## [Information shown]
—————

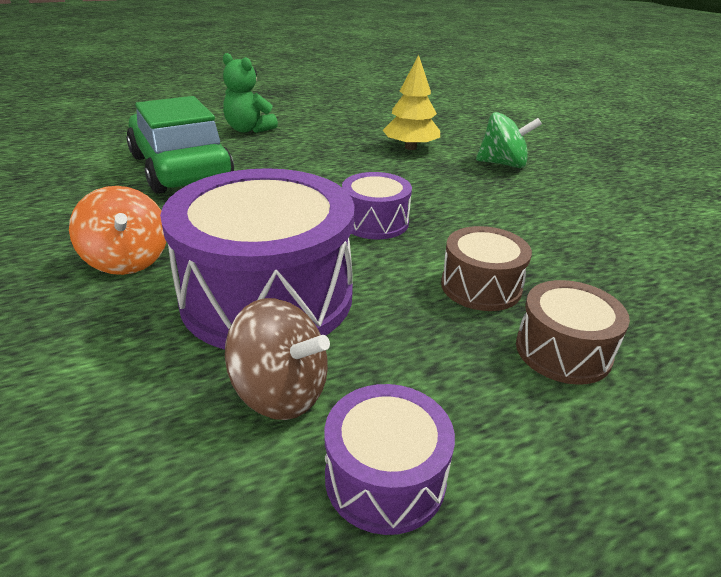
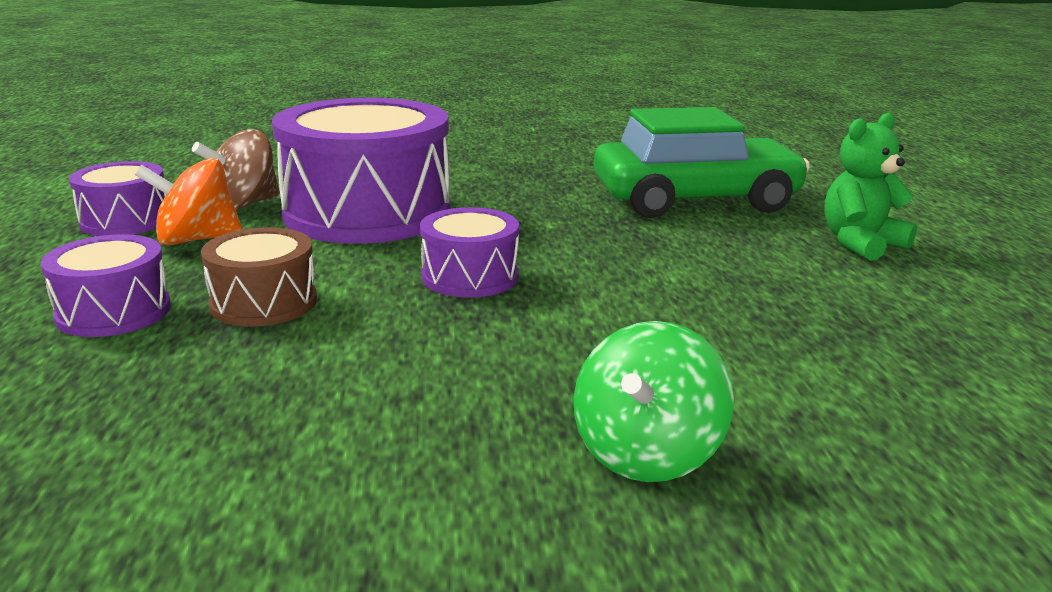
camera: 110 degrees right, 10 degrees down
(127, 260) = (479, 176): orange spinning top -> orange spinning top (197, 239)
(410, 147) = (768, 364): yellow tree -> none
(563, 351) = (114, 312): brown drum -> purple drum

—————

Please give the data above again in exact form and omit every picture.

## [Completed exercise]
camera: 110 degrees right, 10 degrees down
(127, 260) = (479, 176): orange spinning top -> orange spinning top (197, 239)
(410, 147) = (768, 364): yellow tree -> none
(563, 351) = (114, 312): brown drum -> purple drum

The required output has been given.